» Exercise:
Reproduce the material that follows, swapping every occurrence of "white plastic air vent" for "white metal air vent" and leaving everything else unchanged.

» Exercise inputs:
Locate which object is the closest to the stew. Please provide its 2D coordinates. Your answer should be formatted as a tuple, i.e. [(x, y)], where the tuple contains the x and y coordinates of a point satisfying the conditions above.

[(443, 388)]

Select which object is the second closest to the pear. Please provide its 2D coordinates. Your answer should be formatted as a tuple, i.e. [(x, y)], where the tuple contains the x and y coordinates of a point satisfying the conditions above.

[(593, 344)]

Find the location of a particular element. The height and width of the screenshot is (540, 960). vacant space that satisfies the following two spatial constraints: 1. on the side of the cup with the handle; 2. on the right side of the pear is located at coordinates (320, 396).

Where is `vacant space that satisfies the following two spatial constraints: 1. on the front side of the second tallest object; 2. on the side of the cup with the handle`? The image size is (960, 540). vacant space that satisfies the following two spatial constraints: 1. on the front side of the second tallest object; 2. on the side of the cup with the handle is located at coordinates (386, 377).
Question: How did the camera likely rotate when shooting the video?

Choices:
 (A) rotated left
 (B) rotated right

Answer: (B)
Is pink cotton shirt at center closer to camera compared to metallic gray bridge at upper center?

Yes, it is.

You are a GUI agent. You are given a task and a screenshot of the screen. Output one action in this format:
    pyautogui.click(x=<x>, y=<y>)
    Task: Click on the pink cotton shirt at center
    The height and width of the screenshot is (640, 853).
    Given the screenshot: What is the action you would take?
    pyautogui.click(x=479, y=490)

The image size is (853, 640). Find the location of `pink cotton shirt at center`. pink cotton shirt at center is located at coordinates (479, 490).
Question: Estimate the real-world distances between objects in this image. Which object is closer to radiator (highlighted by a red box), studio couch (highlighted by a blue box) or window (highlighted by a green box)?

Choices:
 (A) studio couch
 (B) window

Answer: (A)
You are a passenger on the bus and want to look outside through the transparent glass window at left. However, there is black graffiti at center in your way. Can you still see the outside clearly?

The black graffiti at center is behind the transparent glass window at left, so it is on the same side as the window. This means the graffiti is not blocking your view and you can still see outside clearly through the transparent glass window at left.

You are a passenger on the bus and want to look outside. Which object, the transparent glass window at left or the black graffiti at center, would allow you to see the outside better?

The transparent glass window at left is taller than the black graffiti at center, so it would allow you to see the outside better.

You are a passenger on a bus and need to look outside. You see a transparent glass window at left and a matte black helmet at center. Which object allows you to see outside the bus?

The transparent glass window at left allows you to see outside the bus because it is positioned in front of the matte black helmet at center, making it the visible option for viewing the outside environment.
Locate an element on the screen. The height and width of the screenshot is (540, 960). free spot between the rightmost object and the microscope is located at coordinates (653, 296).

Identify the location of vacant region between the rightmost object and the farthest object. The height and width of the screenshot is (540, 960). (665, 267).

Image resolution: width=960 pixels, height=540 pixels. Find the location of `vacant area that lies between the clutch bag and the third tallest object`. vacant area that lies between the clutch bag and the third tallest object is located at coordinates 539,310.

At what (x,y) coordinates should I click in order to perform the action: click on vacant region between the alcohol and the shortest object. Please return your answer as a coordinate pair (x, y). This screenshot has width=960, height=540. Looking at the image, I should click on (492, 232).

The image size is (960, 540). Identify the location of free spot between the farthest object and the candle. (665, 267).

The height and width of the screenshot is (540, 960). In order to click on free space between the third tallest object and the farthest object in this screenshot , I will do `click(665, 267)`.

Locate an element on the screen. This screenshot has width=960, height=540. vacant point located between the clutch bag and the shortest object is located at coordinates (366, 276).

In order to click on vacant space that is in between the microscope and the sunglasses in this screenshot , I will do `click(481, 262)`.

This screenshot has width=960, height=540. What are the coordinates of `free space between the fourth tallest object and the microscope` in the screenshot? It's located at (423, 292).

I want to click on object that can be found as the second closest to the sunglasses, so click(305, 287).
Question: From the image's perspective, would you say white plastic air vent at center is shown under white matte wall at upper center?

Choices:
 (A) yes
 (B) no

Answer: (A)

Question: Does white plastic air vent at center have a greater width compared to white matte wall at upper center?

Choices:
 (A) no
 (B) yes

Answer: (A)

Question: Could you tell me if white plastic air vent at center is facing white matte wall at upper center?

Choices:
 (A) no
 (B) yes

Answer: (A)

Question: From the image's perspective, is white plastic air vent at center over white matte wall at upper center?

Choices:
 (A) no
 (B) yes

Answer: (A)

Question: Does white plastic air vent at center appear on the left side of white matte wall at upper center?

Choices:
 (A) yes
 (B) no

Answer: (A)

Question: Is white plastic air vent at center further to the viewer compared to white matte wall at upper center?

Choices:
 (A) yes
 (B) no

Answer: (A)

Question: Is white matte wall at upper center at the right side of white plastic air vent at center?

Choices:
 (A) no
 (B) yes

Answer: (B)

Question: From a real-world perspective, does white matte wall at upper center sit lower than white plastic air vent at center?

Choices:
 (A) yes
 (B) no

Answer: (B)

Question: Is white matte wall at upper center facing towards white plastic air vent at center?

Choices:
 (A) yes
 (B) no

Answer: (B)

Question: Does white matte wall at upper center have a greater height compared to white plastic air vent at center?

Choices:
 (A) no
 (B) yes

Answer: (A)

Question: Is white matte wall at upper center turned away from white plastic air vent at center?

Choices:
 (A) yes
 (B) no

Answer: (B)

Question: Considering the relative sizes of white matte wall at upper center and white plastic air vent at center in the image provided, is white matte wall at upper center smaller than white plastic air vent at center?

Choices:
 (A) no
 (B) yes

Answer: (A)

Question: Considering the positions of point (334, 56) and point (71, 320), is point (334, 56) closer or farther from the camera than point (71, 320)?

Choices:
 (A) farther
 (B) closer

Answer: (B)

» Written answer:
Locate which object is the closest to the stew. Please provide its 2D coordinates. Your answer should be formatted as a tuple, i.e. [(x, y)], where the tuple contains the x and y coordinates of a point satisfying the conditions above.

[(443, 388)]

Select which object is the second closest to the pear. Please provide its 2D coordinates. Your answer should be formatted as a tuple, i.e. [(x, y)], where the tuple contains the x and y coordinates of a point satisfying the conditions above.

[(593, 344)]

Find the location of a particular element. The height and width of the screenshot is (540, 960). vacant space that satisfies the following two spatial constraints: 1. on the side of the cup with the handle; 2. on the right side of the pear is located at coordinates (320, 396).

Where is `vacant space that satisfies the following two spatial constraints: 1. on the front side of the second tallest object; 2. on the side of the cup with the handle`? The image size is (960, 540). vacant space that satisfies the following two spatial constraints: 1. on the front side of the second tallest object; 2. on the side of the cup with the handle is located at coordinates (386, 377).
Question: How did the camera likely rotate when shooting the video?

Choices:
 (A) rotated left
 (B) rotated right

Answer: (B)
Is pink cotton shirt at center closer to camera compared to metallic gray bridge at upper center?

Yes, it is.

You are a GUI agent. You are given a task and a screenshot of the screen. Output one action in this format:
    pyautogui.click(x=<x>, y=<y>)
    Task: Click on the pink cotton shirt at center
    The height and width of the screenshot is (640, 853).
    Given the screenshot: What is the action you would take?
    pyautogui.click(x=479, y=490)

The image size is (853, 640). Find the location of `pink cotton shirt at center`. pink cotton shirt at center is located at coordinates (479, 490).
Question: Estimate the real-world distances between objects in this image. Which object is closer to radiator (highlighted by a red box), studio couch (highlighted by a blue box) or window (highlighted by a green box)?

Choices:
 (A) studio couch
 (B) window

Answer: (A)
You are a passenger on the bus and want to look outside through the transparent glass window at left. However, there is black graffiti at center in your way. Can you still see the outside clearly?

The black graffiti at center is behind the transparent glass window at left, so it is on the same side as the window. This means the graffiti is not blocking your view and you can still see outside clearly through the transparent glass window at left.

You are a passenger on the bus and want to look outside. Which object, the transparent glass window at left or the black graffiti at center, would allow you to see the outside better?

The transparent glass window at left is taller than the black graffiti at center, so it would allow you to see the outside better.

You are a passenger on a bus and need to look outside. You see a transparent glass window at left and a matte black helmet at center. Which object allows you to see outside the bus?

The transparent glass window at left allows you to see outside the bus because it is positioned in front of the matte black helmet at center, making it the visible option for viewing the outside environment.
Locate an element on the screen. The height and width of the screenshot is (540, 960). free spot between the rightmost object and the microscope is located at coordinates (653, 296).

Identify the location of vacant region between the rightmost object and the farthest object. The height and width of the screenshot is (540, 960). (665, 267).

Image resolution: width=960 pixels, height=540 pixels. Find the location of `vacant area that lies between the clutch bag and the third tallest object`. vacant area that lies between the clutch bag and the third tallest object is located at coordinates 539,310.

At what (x,y) coordinates should I click in order to perform the action: click on vacant region between the alcohol and the shortest object. Please return your answer as a coordinate pair (x, y). This screenshot has width=960, height=540. Looking at the image, I should click on (492, 232).

The image size is (960, 540). Identify the location of free spot between the farthest object and the candle. (665, 267).

The height and width of the screenshot is (540, 960). In order to click on free space between the third tallest object and the farthest object in this screenshot , I will do `click(665, 267)`.

Locate an element on the screen. This screenshot has width=960, height=540. vacant point located between the clutch bag and the shortest object is located at coordinates (366, 276).

In order to click on vacant space that is in between the microscope and the sunglasses in this screenshot , I will do `click(481, 262)`.

This screenshot has width=960, height=540. What are the coordinates of `free space between the fourth tallest object and the microscope` in the screenshot? It's located at (423, 292).

I want to click on object that can be found as the second closest to the sunglasses, so click(305, 287).
Question: From the image's perspective, would you say white metal air vent at center is shown under white matte wall at upper center?

Choices:
 (A) yes
 (B) no

Answer: (A)

Question: Does white metal air vent at center have a greater width compared to white matte wall at upper center?

Choices:
 (A) no
 (B) yes

Answer: (A)

Question: Could you tell me if white metal air vent at center is facing white matte wall at upper center?

Choices:
 (A) no
 (B) yes

Answer: (A)

Question: From the image's perspective, is white metal air vent at center over white matte wall at upper center?

Choices:
 (A) no
 (B) yes

Answer: (A)

Question: Does white metal air vent at center appear on the left side of white matte wall at upper center?

Choices:
 (A) yes
 (B) no

Answer: (A)

Question: Is white metal air vent at center further to the viewer compared to white matte wall at upper center?

Choices:
 (A) yes
 (B) no

Answer: (A)

Question: Is white matte wall at upper center at the right side of white metal air vent at center?

Choices:
 (A) no
 (B) yes

Answer: (B)

Question: From a real-world perspective, does white matte wall at upper center sit lower than white metal air vent at center?

Choices:
 (A) yes
 (B) no

Answer: (B)

Question: Is white matte wall at upper center facing towards white metal air vent at center?

Choices:
 (A) yes
 (B) no

Answer: (B)

Question: Does white matte wall at upper center have a greater height compared to white metal air vent at center?

Choices:
 (A) no
 (B) yes

Answer: (A)

Question: Is white matte wall at upper center turned away from white metal air vent at center?

Choices:
 (A) yes
 (B) no

Answer: (B)

Question: Considering the relative sizes of white matte wall at upper center and white metal air vent at center in the image provided, is white matte wall at upper center smaller than white metal air vent at center?

Choices:
 (A) no
 (B) yes

Answer: (A)

Question: Considering the positions of point (334, 56) and point (71, 320), is point (334, 56) closer or farther from the camera than point (71, 320)?

Choices:
 (A) farther
 (B) closer

Answer: (B)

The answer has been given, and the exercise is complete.